• DATA FOR THIS TASK:

• • • • •

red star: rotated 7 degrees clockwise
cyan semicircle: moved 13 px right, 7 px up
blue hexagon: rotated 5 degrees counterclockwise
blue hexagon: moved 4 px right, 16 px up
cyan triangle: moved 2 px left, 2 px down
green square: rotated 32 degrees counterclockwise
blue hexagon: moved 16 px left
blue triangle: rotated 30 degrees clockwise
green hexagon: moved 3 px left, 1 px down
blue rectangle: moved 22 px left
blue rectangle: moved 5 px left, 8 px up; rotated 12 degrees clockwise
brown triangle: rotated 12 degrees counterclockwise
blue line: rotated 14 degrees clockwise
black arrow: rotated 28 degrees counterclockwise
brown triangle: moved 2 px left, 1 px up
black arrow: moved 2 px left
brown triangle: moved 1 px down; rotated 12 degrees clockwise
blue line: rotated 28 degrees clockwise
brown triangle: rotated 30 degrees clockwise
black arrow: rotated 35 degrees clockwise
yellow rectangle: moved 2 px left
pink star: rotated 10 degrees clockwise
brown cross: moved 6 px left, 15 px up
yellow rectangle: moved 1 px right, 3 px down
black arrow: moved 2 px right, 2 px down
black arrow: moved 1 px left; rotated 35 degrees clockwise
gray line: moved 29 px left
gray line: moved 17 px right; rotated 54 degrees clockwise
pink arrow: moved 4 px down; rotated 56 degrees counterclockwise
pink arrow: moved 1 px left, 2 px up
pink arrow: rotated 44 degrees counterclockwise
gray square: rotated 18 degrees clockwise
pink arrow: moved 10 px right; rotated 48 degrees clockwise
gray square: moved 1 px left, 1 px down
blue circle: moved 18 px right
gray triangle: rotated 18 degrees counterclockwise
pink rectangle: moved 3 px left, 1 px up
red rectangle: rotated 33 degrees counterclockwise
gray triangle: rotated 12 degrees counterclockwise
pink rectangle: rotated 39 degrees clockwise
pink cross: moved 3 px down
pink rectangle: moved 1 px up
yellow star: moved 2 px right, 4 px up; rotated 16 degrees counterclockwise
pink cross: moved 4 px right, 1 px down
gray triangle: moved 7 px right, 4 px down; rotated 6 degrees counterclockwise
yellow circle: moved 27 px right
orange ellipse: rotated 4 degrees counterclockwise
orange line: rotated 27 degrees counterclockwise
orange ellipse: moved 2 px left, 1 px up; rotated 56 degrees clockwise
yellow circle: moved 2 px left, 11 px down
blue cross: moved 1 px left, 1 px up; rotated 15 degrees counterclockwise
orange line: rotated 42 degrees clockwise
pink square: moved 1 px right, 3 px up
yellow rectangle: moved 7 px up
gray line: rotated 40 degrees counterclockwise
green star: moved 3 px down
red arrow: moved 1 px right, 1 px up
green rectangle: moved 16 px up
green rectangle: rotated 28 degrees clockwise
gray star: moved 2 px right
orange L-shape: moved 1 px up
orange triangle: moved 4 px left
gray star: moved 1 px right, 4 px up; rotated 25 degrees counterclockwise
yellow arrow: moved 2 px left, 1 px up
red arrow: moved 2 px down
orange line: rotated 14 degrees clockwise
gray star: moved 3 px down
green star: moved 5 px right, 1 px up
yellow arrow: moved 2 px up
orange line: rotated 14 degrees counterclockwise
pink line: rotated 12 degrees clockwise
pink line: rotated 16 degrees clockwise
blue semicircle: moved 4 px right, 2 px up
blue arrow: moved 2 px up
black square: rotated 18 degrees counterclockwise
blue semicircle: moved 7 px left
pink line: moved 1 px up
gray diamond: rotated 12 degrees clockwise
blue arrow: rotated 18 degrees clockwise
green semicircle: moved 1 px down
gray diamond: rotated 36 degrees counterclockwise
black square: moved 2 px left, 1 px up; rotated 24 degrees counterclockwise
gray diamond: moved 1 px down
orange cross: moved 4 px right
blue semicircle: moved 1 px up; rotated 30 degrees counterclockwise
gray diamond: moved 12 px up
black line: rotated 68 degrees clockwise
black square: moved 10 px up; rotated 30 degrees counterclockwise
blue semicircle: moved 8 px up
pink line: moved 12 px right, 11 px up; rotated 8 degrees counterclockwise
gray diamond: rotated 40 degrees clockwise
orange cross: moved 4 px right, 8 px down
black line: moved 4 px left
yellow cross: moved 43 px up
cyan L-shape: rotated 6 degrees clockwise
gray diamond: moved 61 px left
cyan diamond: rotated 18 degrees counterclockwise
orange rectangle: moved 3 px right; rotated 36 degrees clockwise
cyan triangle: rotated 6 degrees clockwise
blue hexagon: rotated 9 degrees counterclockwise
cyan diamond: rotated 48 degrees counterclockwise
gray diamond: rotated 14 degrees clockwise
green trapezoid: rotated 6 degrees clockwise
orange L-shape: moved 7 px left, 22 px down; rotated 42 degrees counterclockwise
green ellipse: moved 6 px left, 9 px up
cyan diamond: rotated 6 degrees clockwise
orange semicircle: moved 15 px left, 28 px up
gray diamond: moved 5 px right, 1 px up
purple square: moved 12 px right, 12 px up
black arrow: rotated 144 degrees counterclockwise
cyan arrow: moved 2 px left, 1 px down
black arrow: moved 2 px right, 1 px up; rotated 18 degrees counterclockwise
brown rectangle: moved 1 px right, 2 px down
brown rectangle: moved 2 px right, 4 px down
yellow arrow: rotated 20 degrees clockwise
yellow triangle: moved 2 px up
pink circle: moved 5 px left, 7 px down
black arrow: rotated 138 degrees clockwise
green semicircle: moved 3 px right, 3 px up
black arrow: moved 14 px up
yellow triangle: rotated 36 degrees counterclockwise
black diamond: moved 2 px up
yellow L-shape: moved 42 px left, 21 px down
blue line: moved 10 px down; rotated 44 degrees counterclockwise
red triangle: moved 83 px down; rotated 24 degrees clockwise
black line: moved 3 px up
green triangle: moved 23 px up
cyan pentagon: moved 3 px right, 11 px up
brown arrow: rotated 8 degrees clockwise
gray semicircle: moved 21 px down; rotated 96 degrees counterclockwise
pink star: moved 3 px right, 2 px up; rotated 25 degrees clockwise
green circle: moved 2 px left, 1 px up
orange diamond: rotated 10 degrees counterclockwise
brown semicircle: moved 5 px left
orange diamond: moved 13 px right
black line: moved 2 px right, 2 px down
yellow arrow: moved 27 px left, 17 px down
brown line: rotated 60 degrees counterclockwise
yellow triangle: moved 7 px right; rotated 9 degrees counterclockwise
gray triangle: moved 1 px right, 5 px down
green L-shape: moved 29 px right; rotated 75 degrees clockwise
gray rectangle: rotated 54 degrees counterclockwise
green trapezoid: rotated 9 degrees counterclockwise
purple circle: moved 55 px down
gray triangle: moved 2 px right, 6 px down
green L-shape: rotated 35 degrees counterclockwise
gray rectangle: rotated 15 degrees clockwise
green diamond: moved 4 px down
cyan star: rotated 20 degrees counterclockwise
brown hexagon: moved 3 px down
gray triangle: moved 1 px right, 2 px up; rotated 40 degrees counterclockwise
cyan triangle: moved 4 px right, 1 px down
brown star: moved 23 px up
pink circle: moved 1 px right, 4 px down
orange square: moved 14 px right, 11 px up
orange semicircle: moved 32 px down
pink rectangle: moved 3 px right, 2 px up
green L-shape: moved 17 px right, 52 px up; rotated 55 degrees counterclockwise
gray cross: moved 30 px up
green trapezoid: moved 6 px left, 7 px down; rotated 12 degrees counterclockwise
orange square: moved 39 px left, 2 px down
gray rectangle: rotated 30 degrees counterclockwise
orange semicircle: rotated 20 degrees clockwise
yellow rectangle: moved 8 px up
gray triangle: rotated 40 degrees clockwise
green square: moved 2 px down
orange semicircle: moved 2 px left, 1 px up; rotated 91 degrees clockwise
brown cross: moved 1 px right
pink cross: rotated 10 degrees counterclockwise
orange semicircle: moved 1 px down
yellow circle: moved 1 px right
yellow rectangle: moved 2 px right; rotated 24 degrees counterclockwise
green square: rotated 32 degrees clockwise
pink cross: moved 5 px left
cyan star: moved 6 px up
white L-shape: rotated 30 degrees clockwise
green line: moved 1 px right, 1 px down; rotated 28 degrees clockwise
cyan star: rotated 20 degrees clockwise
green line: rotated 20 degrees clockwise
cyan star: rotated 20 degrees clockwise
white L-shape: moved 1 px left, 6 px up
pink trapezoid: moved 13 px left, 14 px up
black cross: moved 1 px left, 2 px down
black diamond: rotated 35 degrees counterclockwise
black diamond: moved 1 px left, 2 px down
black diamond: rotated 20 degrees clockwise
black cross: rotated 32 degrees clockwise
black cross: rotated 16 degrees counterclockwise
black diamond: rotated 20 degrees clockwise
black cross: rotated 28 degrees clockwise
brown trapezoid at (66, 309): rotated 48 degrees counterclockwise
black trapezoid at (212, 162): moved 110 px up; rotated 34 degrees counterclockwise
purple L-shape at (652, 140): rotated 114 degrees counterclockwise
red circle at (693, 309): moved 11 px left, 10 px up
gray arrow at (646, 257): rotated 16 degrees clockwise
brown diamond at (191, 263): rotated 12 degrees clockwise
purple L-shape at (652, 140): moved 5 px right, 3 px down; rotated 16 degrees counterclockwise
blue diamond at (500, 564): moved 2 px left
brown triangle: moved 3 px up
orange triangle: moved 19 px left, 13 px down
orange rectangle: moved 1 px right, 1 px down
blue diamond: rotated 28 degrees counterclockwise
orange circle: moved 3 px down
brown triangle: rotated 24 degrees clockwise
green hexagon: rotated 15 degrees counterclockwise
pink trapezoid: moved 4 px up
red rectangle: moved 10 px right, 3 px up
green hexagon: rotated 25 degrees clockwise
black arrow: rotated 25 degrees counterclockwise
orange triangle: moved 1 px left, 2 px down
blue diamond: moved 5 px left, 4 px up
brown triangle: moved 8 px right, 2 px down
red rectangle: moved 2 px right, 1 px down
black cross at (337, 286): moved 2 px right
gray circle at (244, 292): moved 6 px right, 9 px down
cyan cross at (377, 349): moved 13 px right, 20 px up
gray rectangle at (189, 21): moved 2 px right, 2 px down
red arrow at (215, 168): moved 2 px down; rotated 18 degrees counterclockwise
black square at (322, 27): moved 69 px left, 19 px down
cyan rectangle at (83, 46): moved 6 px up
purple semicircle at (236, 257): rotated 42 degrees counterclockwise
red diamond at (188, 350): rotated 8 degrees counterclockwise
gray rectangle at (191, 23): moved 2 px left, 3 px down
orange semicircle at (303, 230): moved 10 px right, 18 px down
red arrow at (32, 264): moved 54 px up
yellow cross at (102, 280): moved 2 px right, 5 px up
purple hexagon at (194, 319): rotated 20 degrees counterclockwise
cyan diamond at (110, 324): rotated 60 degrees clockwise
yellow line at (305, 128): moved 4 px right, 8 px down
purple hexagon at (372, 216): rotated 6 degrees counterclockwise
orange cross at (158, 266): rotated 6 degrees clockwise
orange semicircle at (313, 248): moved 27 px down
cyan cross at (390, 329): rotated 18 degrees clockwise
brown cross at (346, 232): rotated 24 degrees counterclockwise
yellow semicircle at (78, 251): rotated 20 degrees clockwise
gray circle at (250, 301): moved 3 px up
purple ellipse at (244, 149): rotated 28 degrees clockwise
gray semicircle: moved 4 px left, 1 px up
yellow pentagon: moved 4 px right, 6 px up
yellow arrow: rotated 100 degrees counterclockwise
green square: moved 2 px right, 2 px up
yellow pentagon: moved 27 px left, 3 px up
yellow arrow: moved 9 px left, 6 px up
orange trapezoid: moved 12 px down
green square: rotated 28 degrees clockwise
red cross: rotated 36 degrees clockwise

• • • • •

Reproduce the rows word for word, from the first row through the row with "blue rectangle: moved 22 px left", both included.

red star: rotated 7 degrees clockwise
cyan semicircle: moved 13 px right, 7 px up
blue hexagon: rotated 5 degrees counterclockwise
blue hexagon: moved 4 px right, 16 px up
cyan triangle: moved 2 px left, 2 px down
green square: rotated 32 degrees counterclockwise
blue hexagon: moved 16 px left
blue triangle: rotated 30 degrees clockwise
green hexagon: moved 3 px left, 1 px down
blue rectangle: moved 22 px left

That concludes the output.